+++ DATA EXTRACT
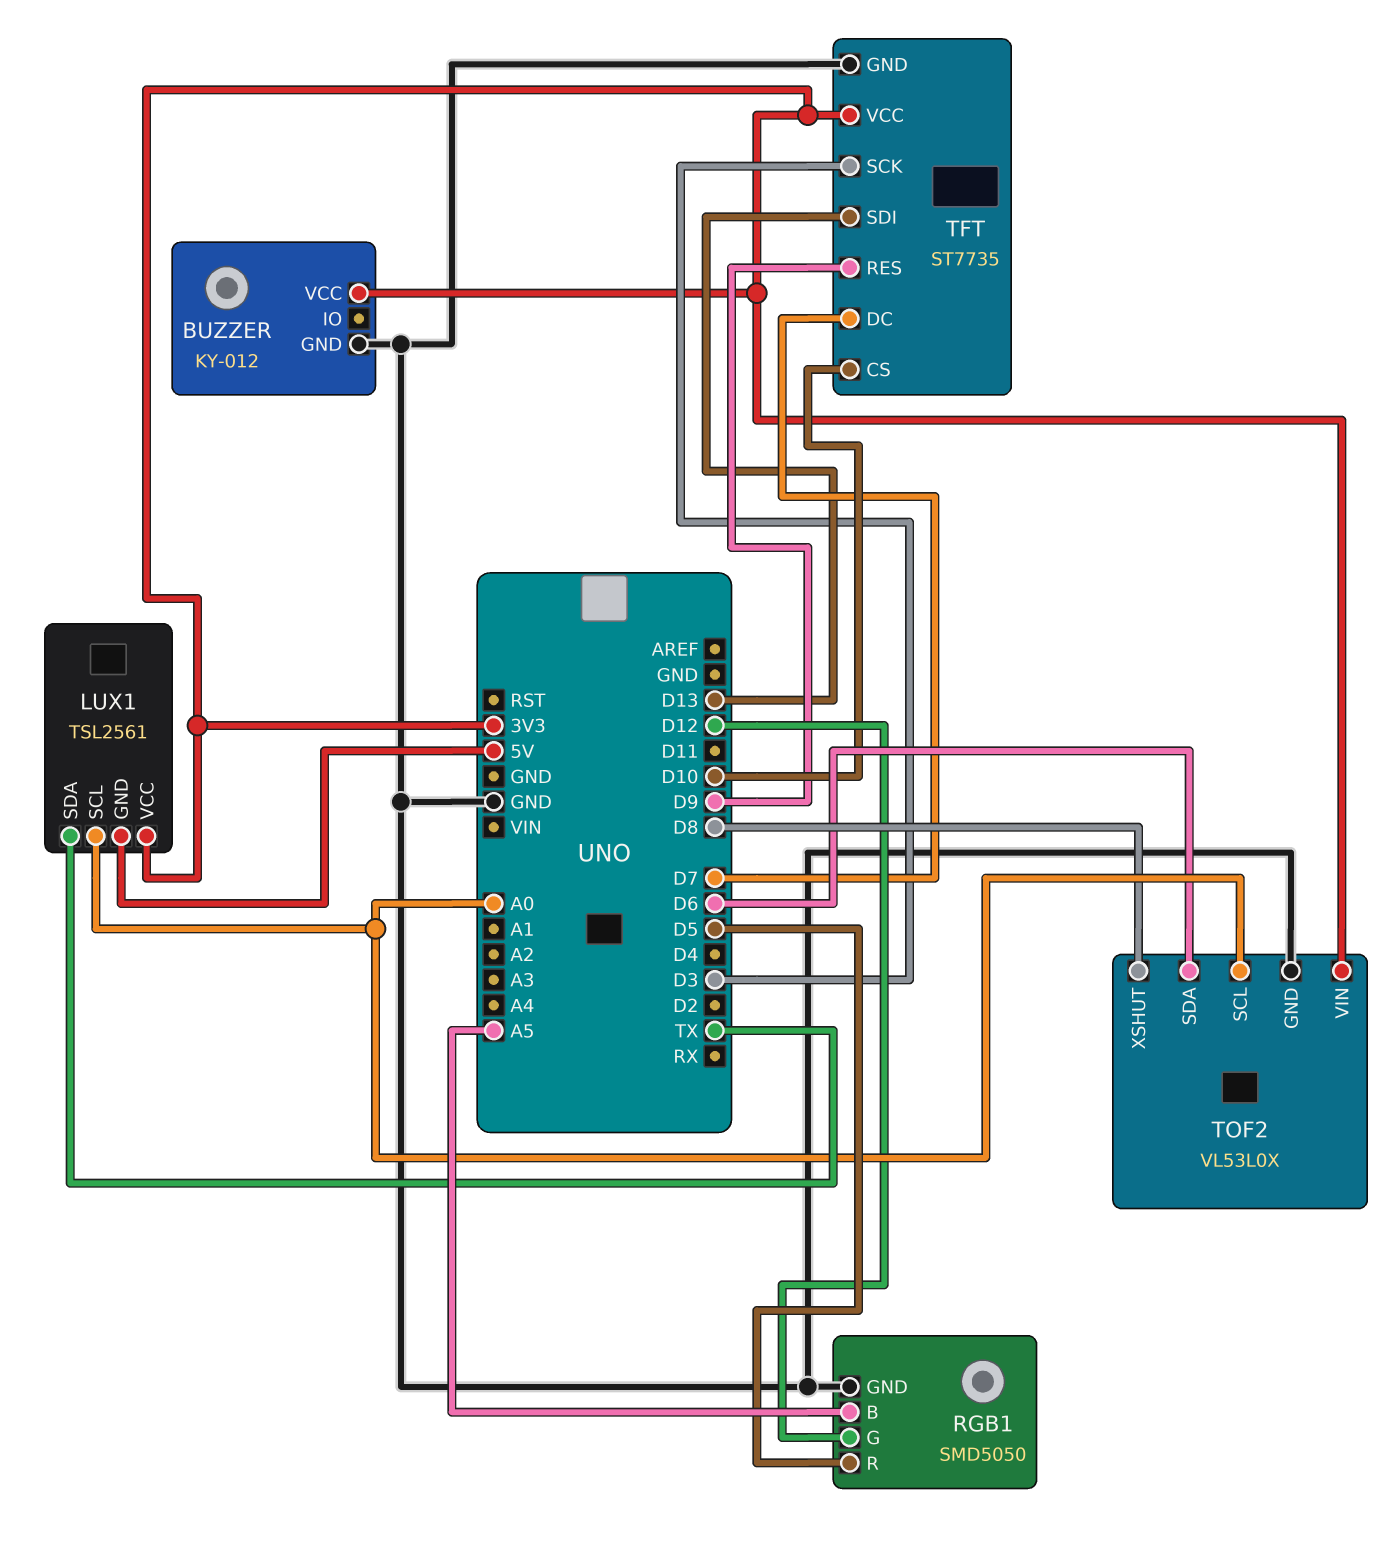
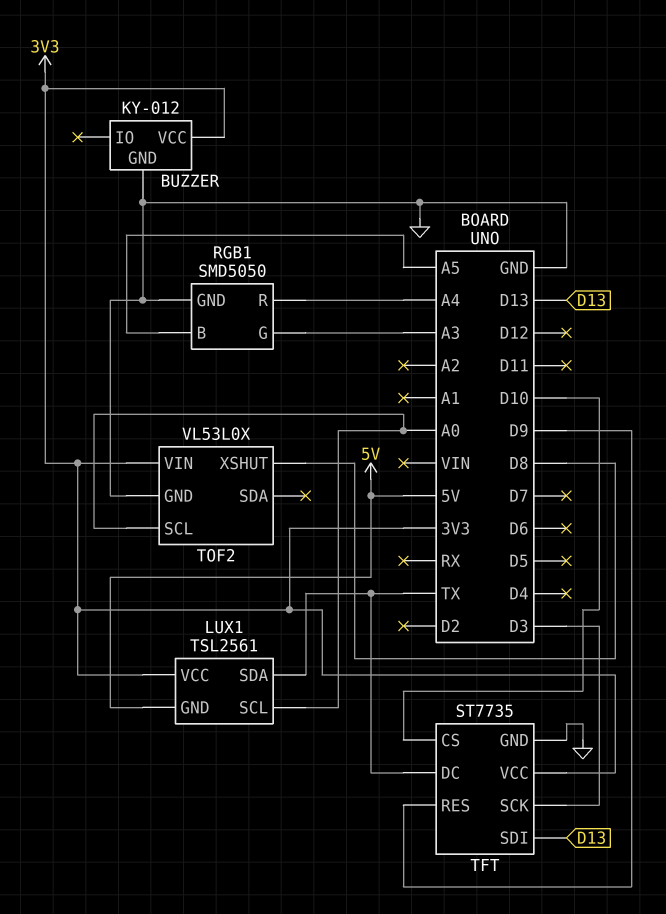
RGB1 pin G: D12 -> A3
RGB1 pin R: D5 -> A4
TFT pin DC: D7 -> TX
TOF2 pin SDA: D6 -> none

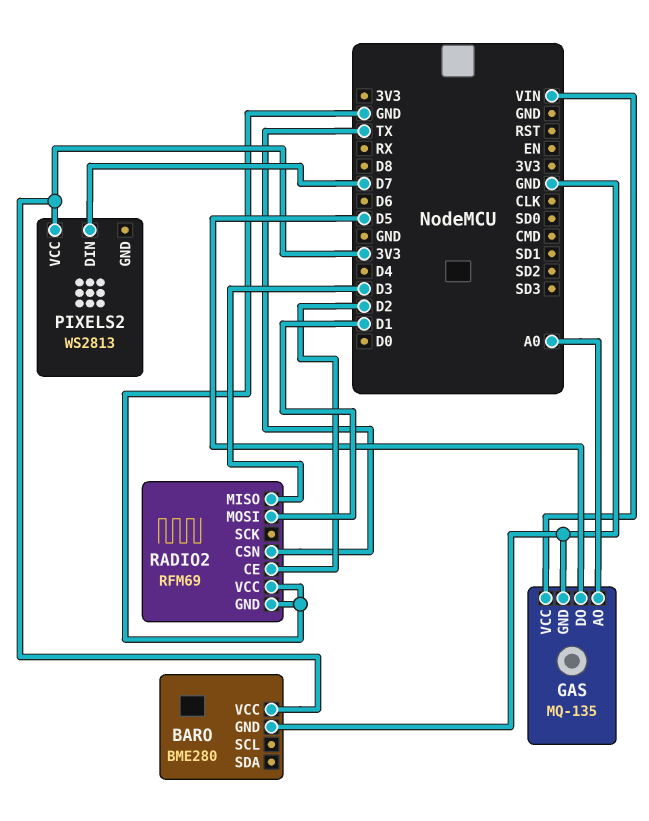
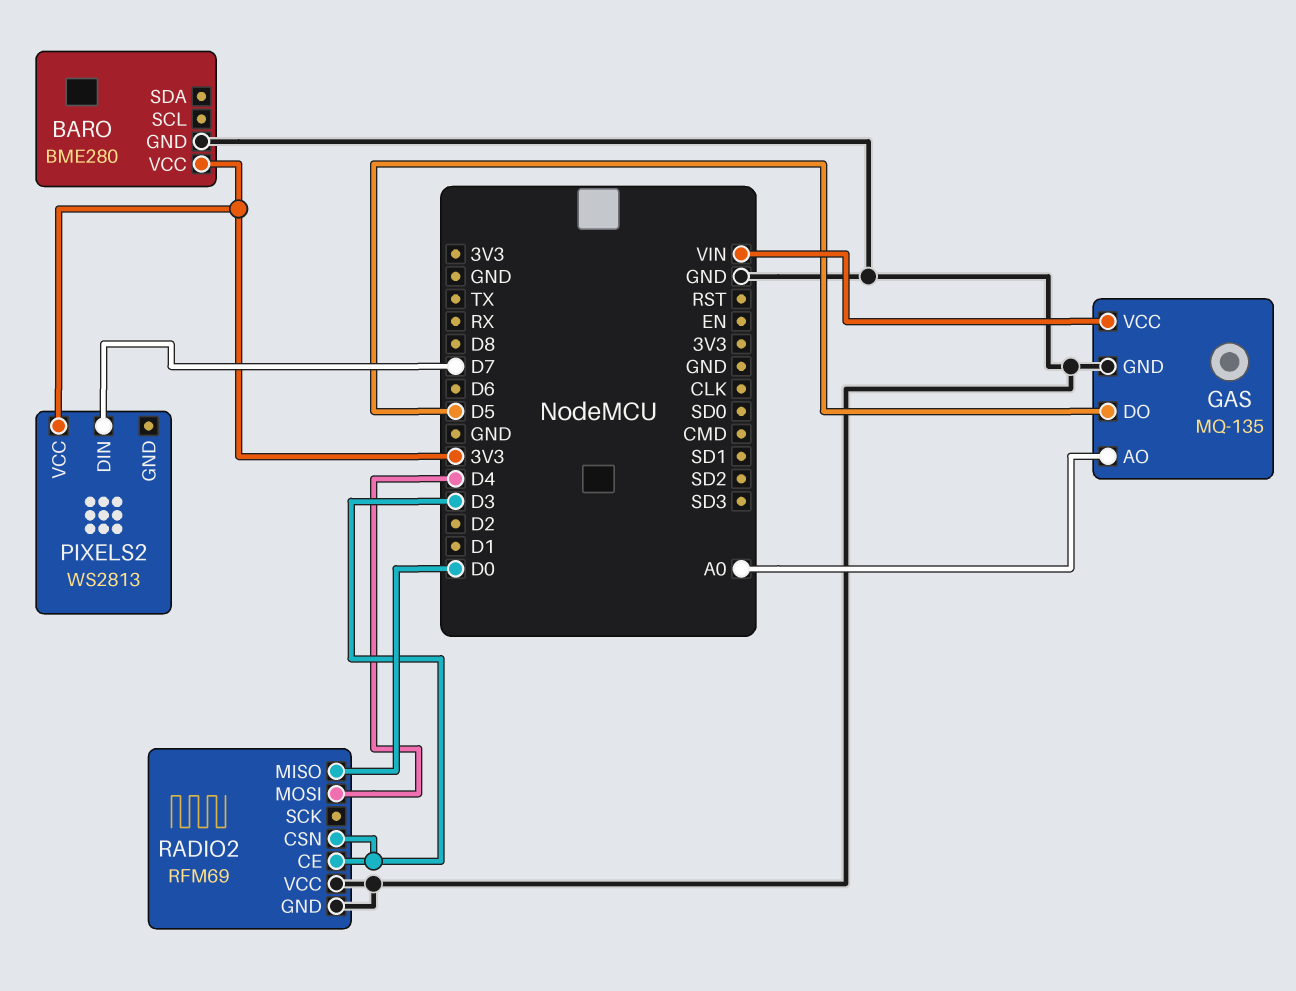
RADIO2 pin CE: D2 -> D3
RADIO2 pin CSN: TX -> D3
RADIO2 pin MISO: D3 -> D0
RADIO2 pin MOSI: D1 -> D4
++++++
PROBLEM DESCRIPTION - From the line with "TFT pin DC: D7 -> TX" down to the end of the entries, retype each line exactly as written, but drop the pictures.

RESULT FOR THIS EXERCISE -
TFT pin DC: D7 -> TX
TOF2 pin SDA: D6 -> none

RADIO2 pin CE: D2 -> D3
RADIO2 pin CSN: TX -> D3
RADIO2 pin MISO: D3 -> D0
RADIO2 pin MOSI: D1 -> D4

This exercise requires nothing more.